++++ TASK MATERIAL
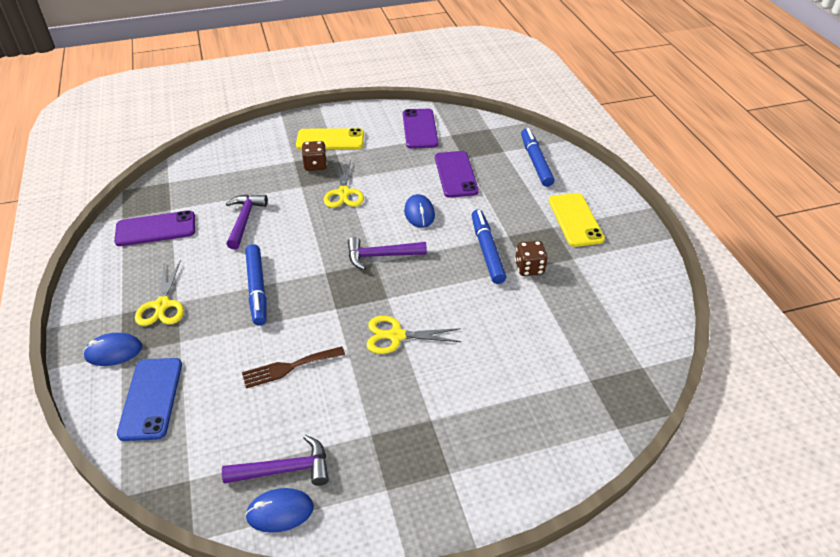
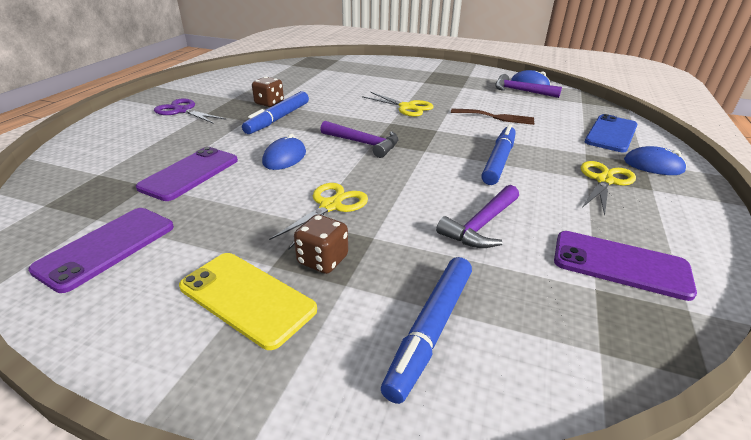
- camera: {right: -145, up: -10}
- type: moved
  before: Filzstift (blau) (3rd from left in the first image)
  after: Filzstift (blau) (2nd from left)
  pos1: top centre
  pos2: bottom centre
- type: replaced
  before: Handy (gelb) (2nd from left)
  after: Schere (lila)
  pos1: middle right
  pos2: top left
++++++++
§ TASK INSTRUCTIONS:
Leave out the pictures and repeat exactly the lines from the first line of the data through the line containing "after: Schere (lila)". Add nothing else.

§ SOLUTION TO THE EXERCISE:
- camera: {right: -145, up: -10}
- type: moved
  before: Filzstift (blau) (3rd from left in the first image)
  after: Filzstift (blau) (2nd from left)
  pos1: top centre
  pos2: bottom centre
- type: replaced
  before: Handy (gelb) (2nd from left)
  after: Schere (lila)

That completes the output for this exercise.